The problem - Search the records below for the string "purple" and copy each line where it turns up.
[Start of Attachment]
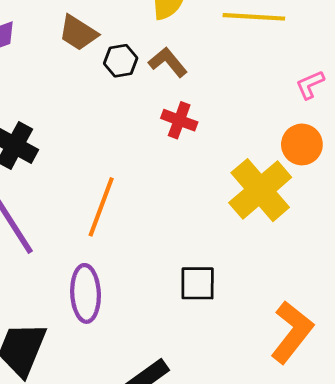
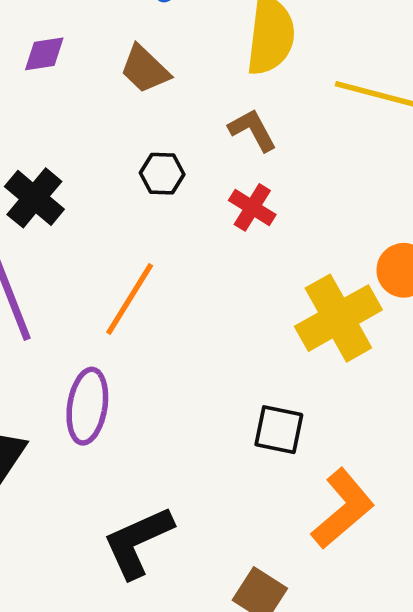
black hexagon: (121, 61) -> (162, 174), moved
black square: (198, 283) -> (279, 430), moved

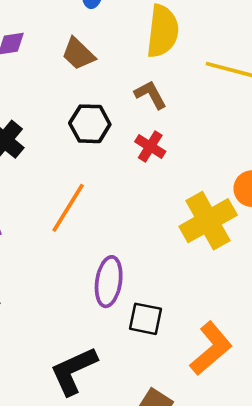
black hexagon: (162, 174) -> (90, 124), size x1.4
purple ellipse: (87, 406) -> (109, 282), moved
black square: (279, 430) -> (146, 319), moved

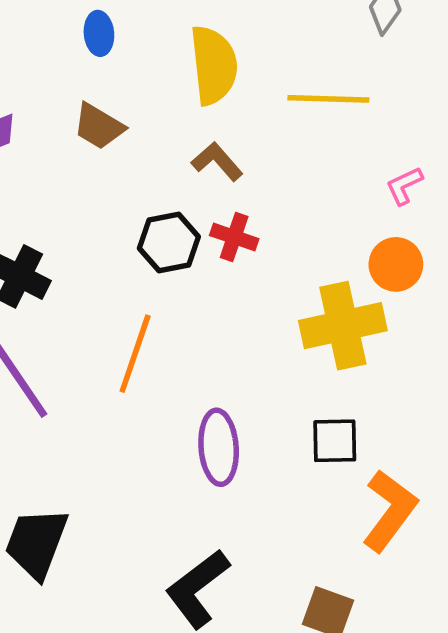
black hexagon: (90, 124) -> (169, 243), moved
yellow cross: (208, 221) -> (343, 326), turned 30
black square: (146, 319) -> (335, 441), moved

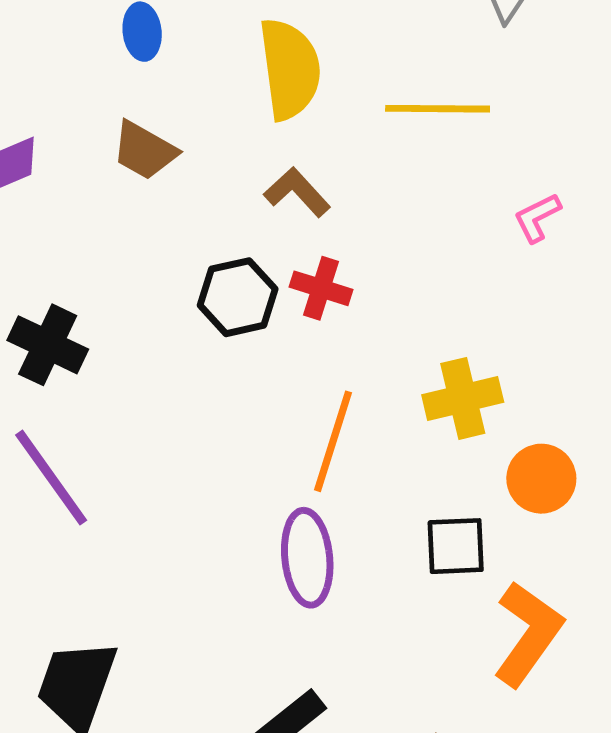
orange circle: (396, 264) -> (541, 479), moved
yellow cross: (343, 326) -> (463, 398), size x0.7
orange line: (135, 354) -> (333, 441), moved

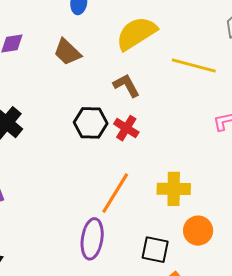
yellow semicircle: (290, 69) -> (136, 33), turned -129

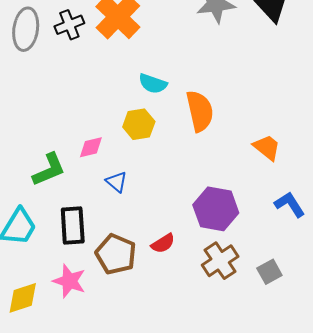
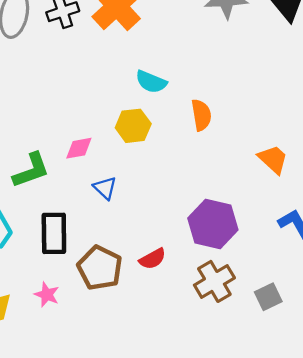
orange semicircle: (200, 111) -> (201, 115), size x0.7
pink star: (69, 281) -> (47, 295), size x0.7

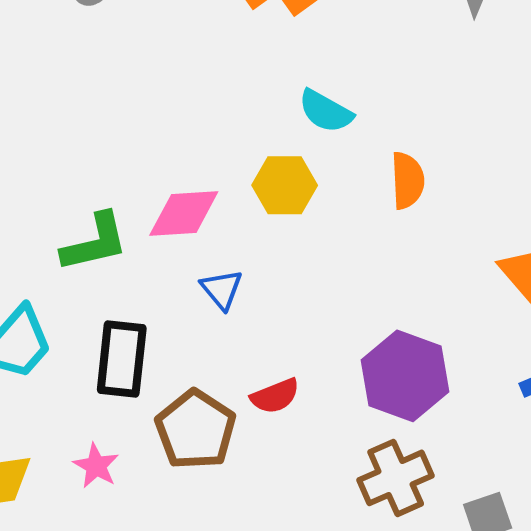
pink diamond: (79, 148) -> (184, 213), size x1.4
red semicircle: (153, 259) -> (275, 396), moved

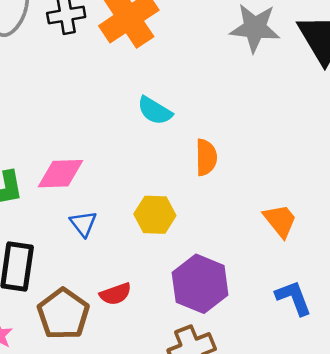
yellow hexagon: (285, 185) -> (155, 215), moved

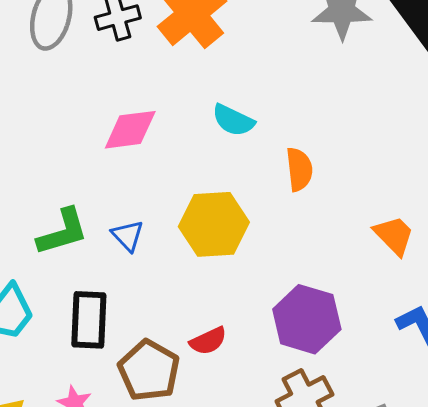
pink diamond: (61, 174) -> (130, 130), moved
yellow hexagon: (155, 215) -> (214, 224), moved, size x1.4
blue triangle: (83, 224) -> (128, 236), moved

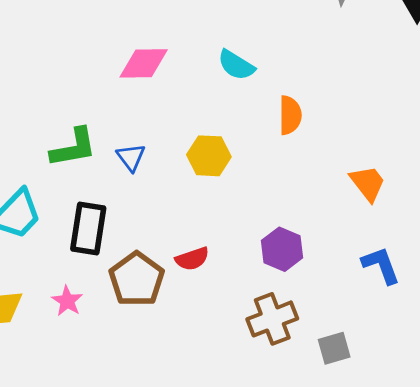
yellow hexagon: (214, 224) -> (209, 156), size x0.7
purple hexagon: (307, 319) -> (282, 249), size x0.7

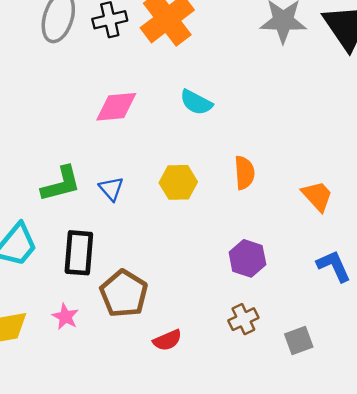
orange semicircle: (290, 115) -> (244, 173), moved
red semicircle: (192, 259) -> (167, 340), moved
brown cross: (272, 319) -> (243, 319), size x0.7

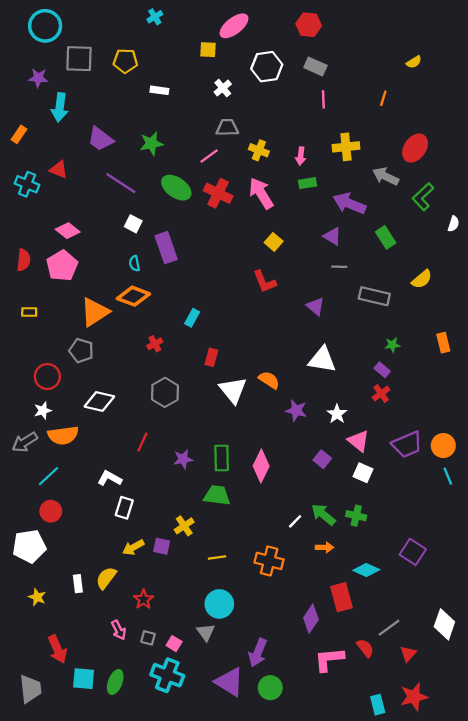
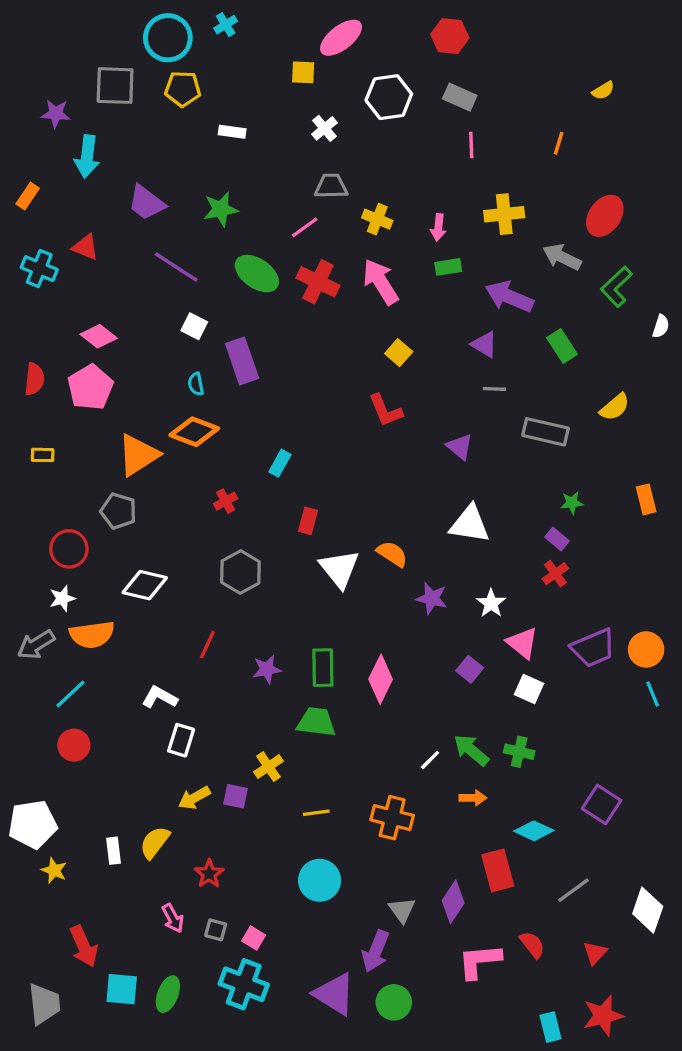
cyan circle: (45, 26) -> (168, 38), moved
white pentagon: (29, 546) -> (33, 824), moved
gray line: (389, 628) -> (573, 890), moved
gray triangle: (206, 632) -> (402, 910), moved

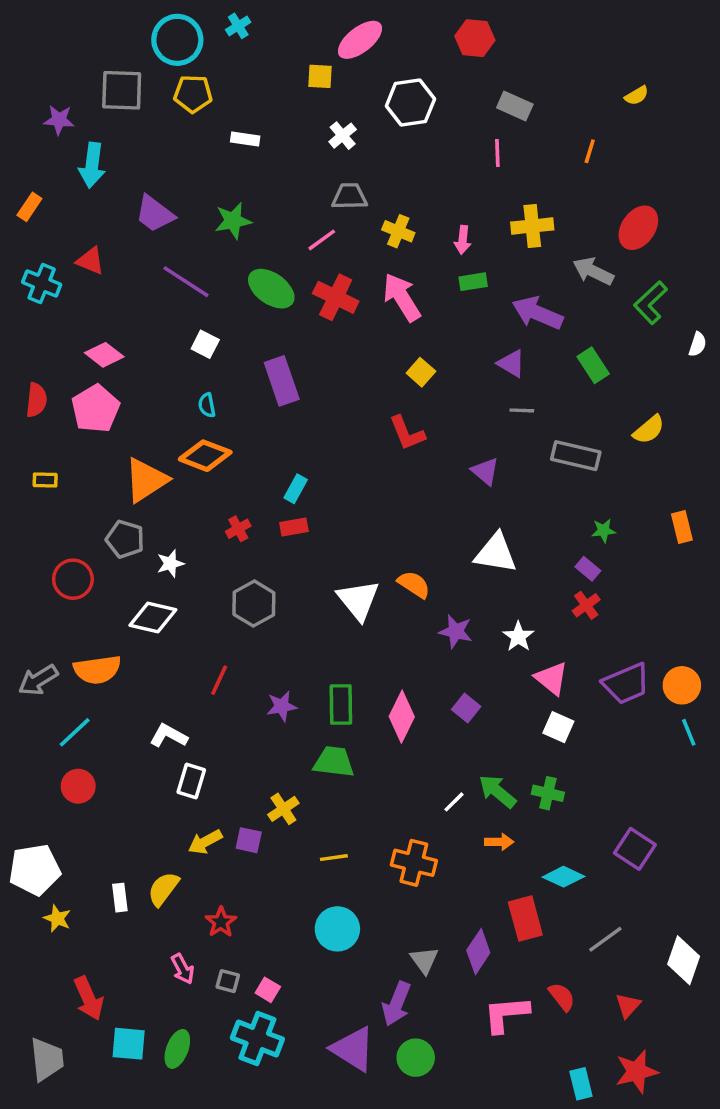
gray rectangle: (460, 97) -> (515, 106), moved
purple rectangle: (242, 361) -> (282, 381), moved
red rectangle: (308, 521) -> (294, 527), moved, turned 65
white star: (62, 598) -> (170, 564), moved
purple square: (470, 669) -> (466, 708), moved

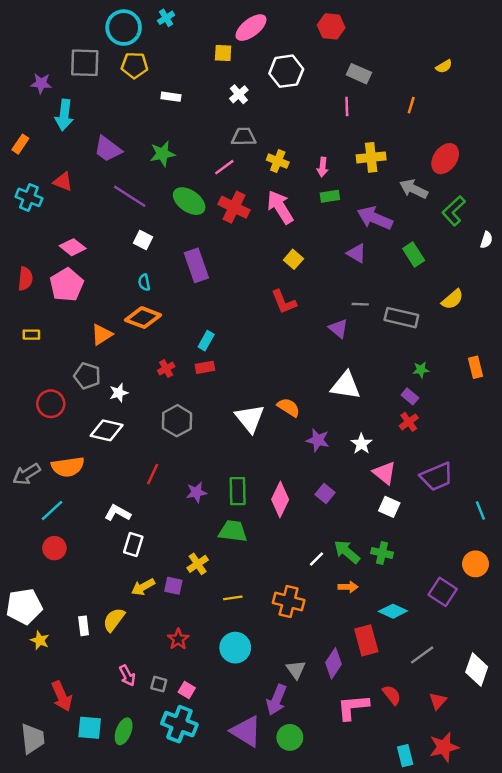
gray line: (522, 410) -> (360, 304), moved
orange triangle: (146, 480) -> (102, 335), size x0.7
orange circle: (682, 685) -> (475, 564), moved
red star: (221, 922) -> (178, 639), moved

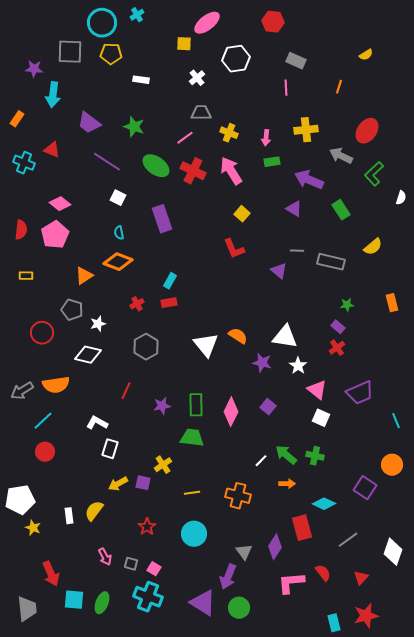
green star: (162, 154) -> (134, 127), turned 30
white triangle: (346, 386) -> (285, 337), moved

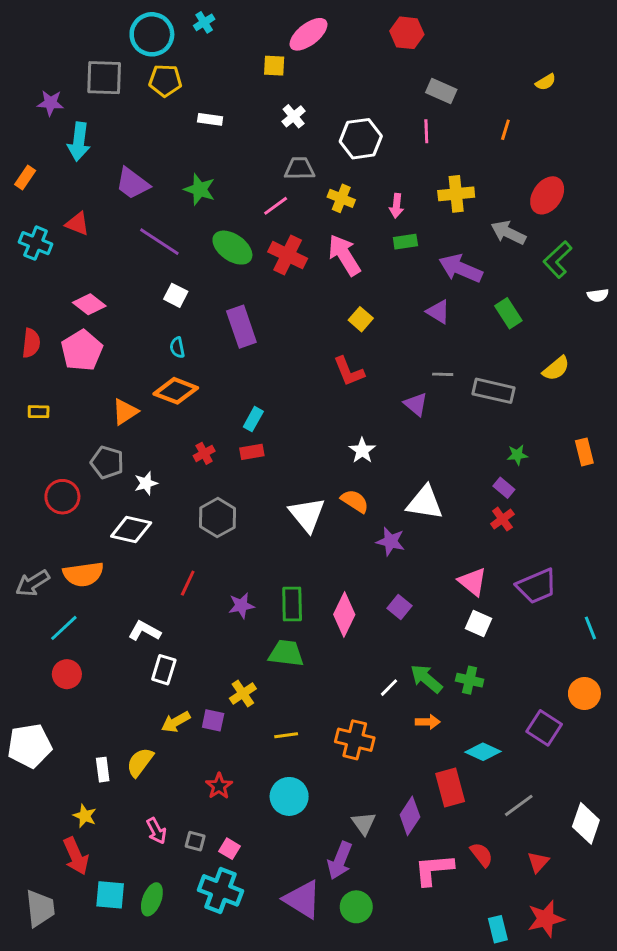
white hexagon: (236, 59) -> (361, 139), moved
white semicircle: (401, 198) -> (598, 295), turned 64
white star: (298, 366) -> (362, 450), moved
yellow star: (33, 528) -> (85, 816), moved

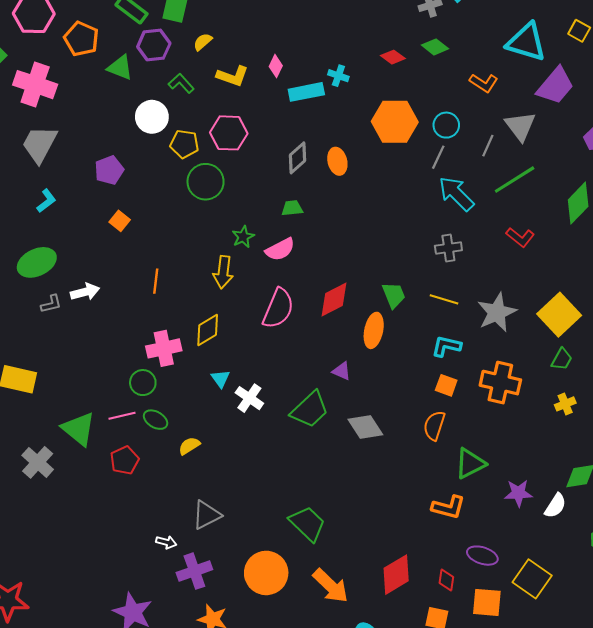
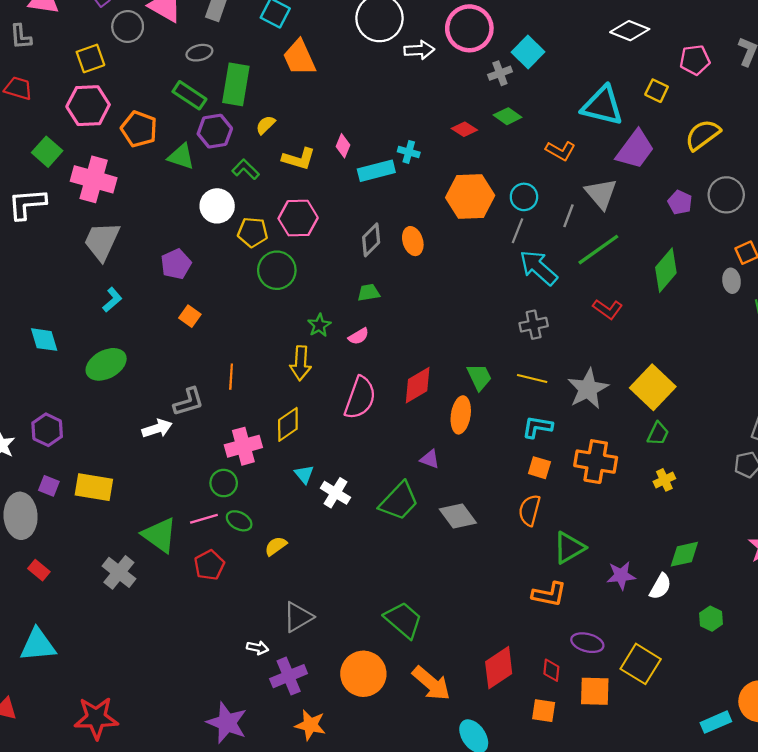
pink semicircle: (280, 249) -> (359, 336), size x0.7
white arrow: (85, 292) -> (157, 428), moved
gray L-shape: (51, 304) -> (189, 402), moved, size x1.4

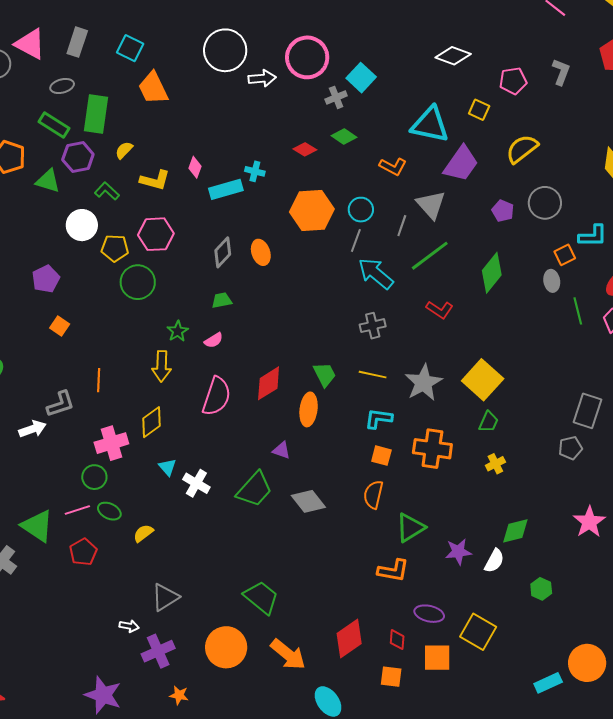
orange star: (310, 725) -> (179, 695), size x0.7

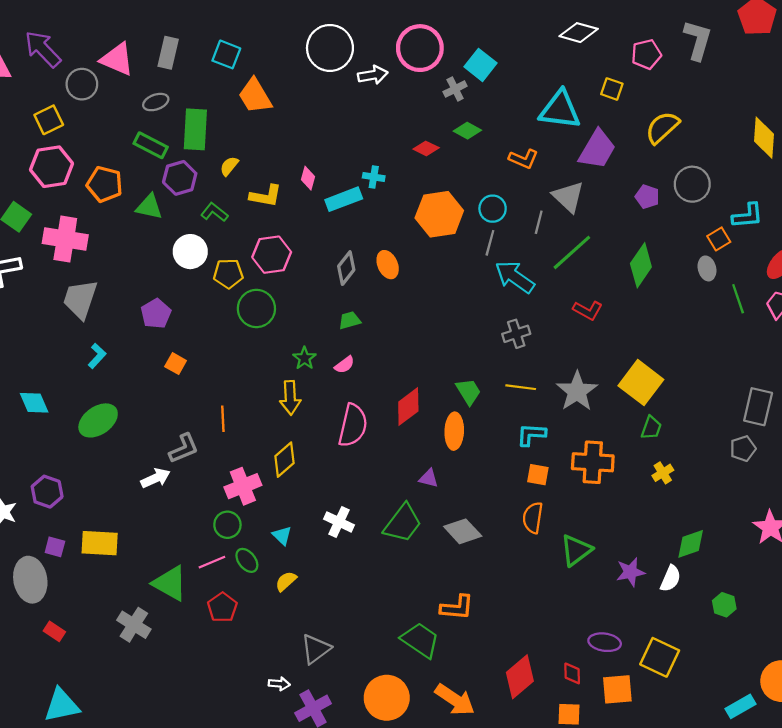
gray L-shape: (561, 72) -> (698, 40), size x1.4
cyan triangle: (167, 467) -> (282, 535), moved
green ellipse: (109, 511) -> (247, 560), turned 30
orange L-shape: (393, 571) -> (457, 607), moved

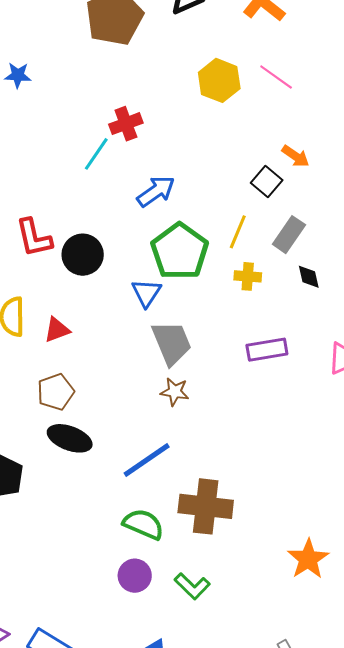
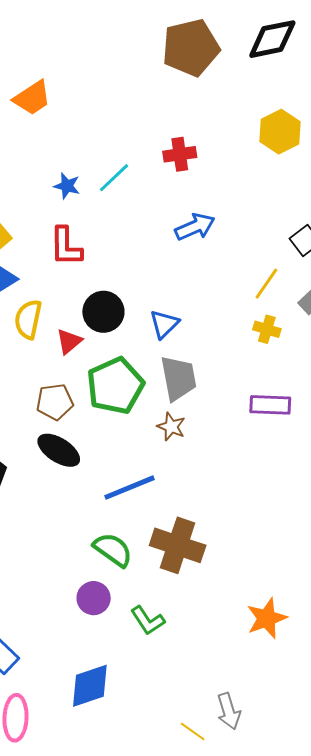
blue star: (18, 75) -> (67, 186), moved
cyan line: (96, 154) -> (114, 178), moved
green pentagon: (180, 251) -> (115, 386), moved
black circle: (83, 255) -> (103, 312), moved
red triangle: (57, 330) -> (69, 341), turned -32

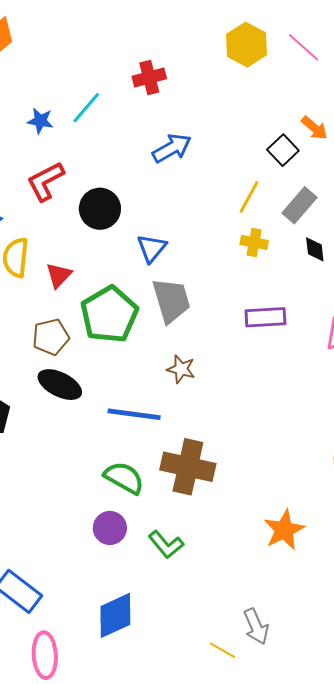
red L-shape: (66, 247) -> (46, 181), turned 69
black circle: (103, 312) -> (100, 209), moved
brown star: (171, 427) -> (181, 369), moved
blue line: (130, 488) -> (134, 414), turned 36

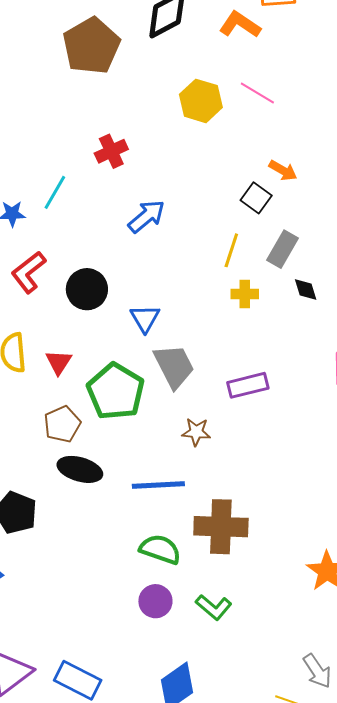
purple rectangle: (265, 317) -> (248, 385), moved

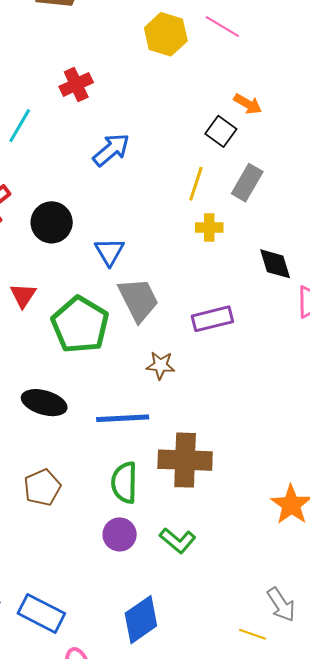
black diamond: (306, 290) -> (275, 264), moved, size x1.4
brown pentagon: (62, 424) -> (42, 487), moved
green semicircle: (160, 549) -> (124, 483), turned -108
[End of Attachment]
Answer section -
purple ellipse: (87, 406) -> (109, 282), moved
purple hexagon: (307, 319) -> (282, 249), size x0.7
purple rectangle: (242, 361) -> (282, 381), moved
purple square: (470, 669) -> (466, 708), moved
purple rectangle: (265, 317) -> (248, 385), moved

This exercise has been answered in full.